# [Given information]
════════

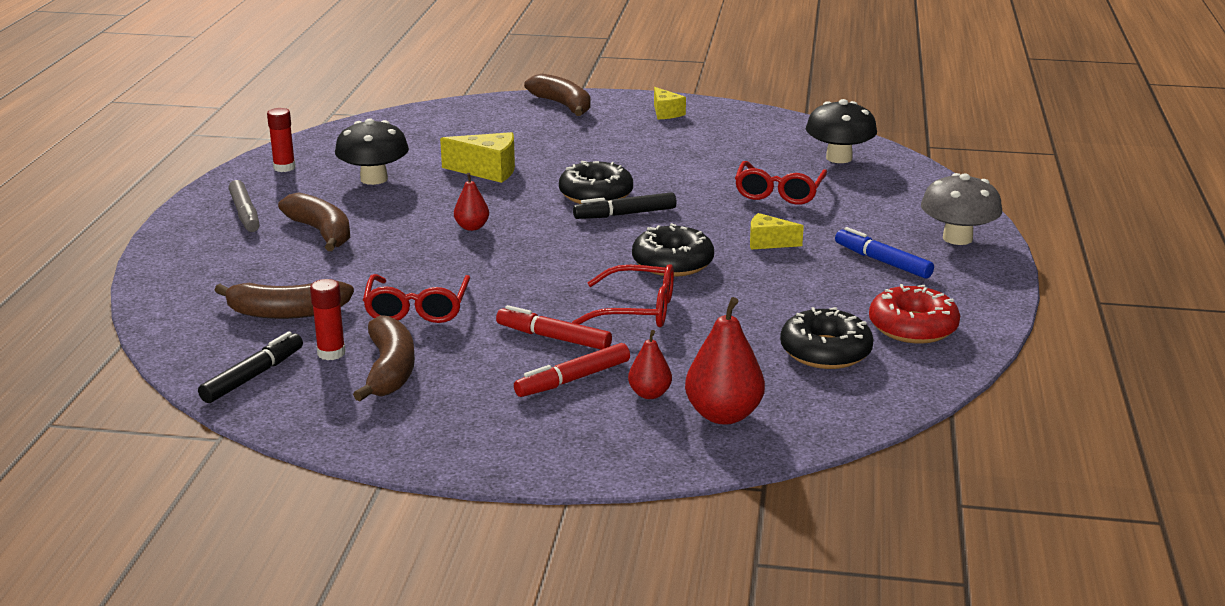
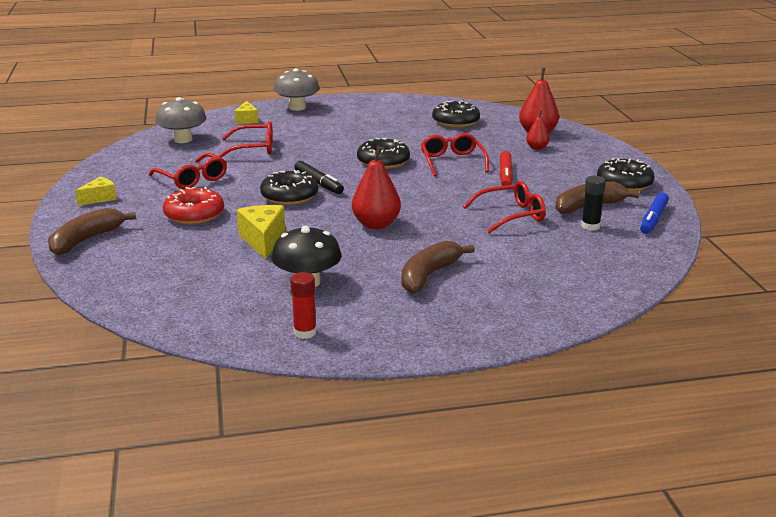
camera: 110 degrees left, 0 degrees up
(245, 214) = (420, 319): grey marker -> none
(253, 376) = (642, 241): black marker -> none
(286, 313) = (560, 253): brown banana -> none
(331, 353) = (590, 226): red glue stick -> black glue stick
(439, 427) = (624, 183): none -> black donut
(472, 227) = (376, 224): red pear -> red pear, size x1.76
(573, 379) = (543, 164): red marker -> none
(691, 153) = (192, 179): none -> red glasses
(768, 242) = (335, 144): yellow cheese -> yellow cheese (247, 120)
(839, 158) = (183, 139): black mushroom -> grey mushroom
(882, 261) = (341, 119): blue marker -> blue marker (653, 219)
(913, 327) = (413, 109): red donut -> red donut (194, 215)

════════

# [What you have to do]
Print the material again word for word. Please drop every picture.

# [Response area]
camera: 110 degrees left, 0 degrees up
(245, 214) = (420, 319): grey marker -> none
(253, 376) = (642, 241): black marker -> none
(286, 313) = (560, 253): brown banana -> none
(331, 353) = (590, 226): red glue stick -> black glue stick
(439, 427) = (624, 183): none -> black donut
(472, 227) = (376, 224): red pear -> red pear, size x1.76
(573, 379) = (543, 164): red marker -> none
(691, 153) = (192, 179): none -> red glasses
(768, 242) = (335, 144): yellow cheese -> yellow cheese (247, 120)
(839, 158) = (183, 139): black mushroom -> grey mushroom
(882, 261) = (341, 119): blue marker -> blue marker (653, 219)
(913, 327) = (413, 109): red donut -> red donut (194, 215)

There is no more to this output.